start Source data
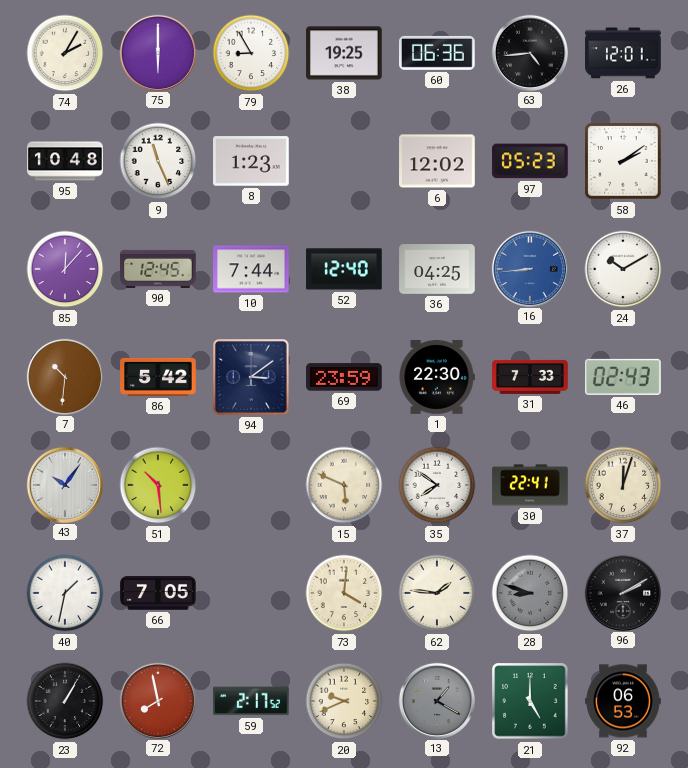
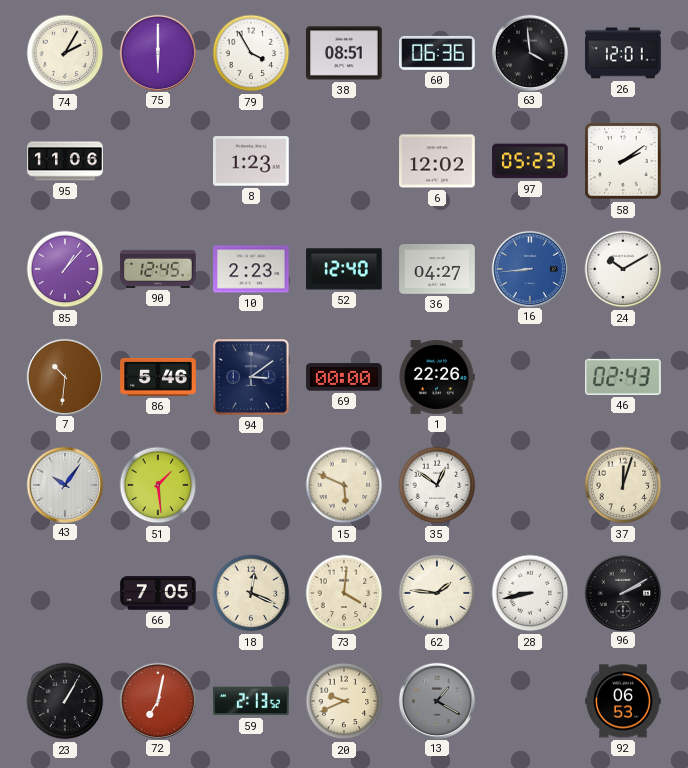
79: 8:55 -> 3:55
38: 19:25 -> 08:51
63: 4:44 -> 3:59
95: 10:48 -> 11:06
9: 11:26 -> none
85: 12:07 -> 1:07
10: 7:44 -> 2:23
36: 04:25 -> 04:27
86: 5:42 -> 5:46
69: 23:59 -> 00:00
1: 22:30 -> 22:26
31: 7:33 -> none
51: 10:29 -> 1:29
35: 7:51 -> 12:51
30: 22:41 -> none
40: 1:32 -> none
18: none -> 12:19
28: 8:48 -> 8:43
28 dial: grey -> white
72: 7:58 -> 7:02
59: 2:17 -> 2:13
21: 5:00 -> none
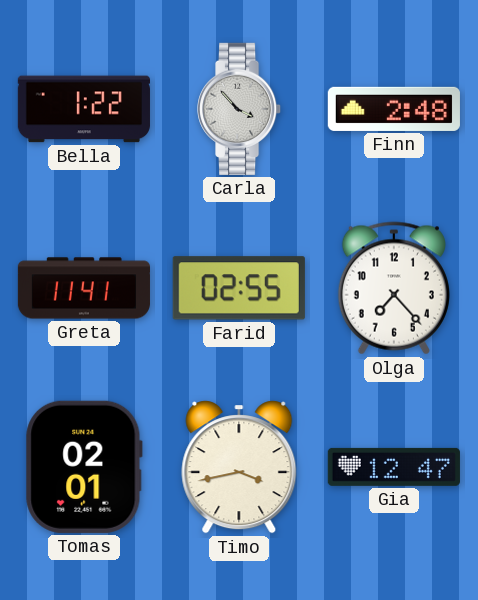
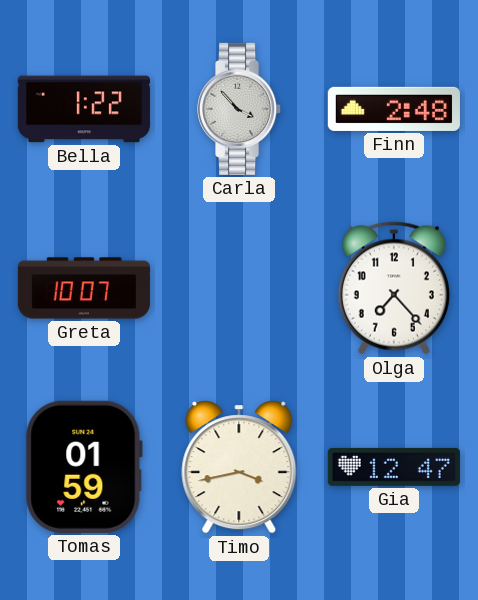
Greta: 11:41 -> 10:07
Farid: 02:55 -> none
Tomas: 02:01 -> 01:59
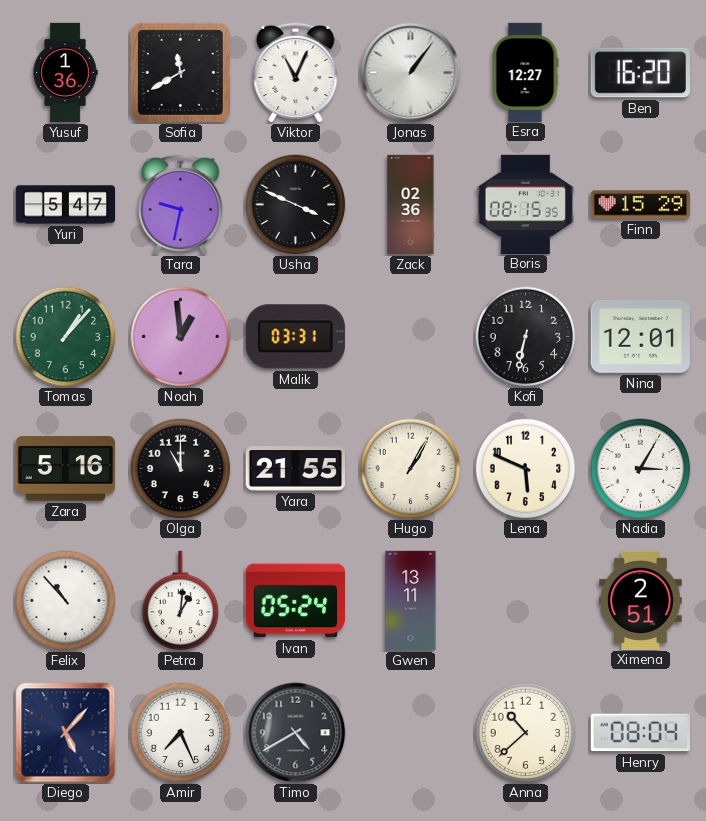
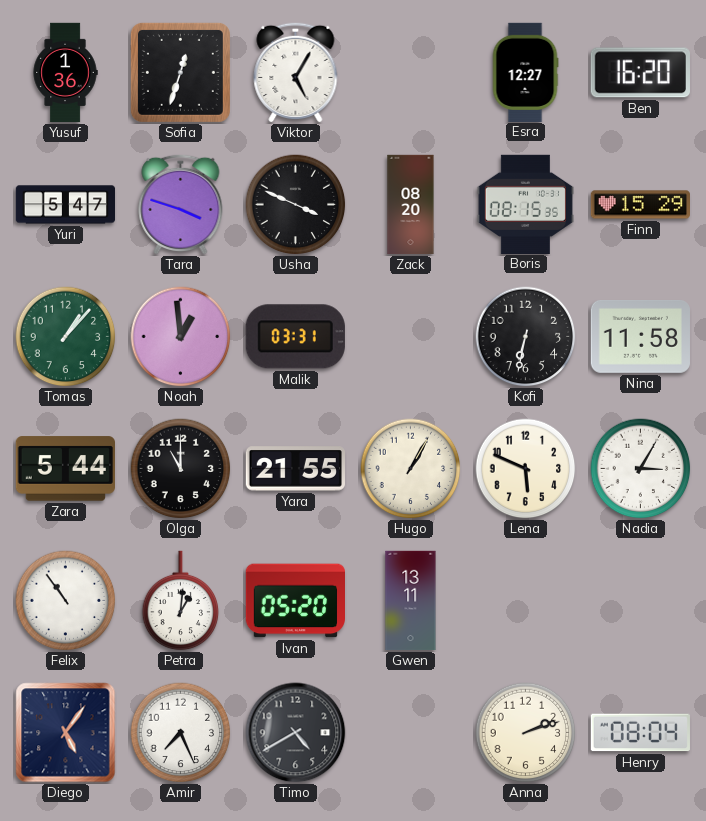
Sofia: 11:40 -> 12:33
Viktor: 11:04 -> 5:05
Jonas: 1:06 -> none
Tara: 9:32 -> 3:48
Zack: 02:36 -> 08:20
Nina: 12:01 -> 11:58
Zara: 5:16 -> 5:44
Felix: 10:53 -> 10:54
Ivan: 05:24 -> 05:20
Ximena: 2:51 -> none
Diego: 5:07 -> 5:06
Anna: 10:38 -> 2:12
end Source data
▶ Exercise: Rewrite the part of the material that opens with the line containing "Greta: 11:41 -> 10:07" and closes at the end of the material, replacing "Zack" with "Zach" and keeping everything else the same. Give only those lines, and leave the pictures out.

▶ Written answer:
Greta: 11:41 -> 10:07
Farid: 02:55 -> none
Tomas: 02:01 -> 01:59
Sofia: 11:40 -> 12:33
Viktor: 11:04 -> 5:05
Jonas: 1:06 -> none
Tara: 9:32 -> 3:48
Zach: 02:36 -> 08:20
Nina: 12:01 -> 11:58
Zara: 5:16 -> 5:44
Felix: 10:53 -> 10:54
Ivan: 05:24 -> 05:20
Ximena: 2:51 -> none
Diego: 5:07 -> 5:06
Anna: 10:38 -> 2:12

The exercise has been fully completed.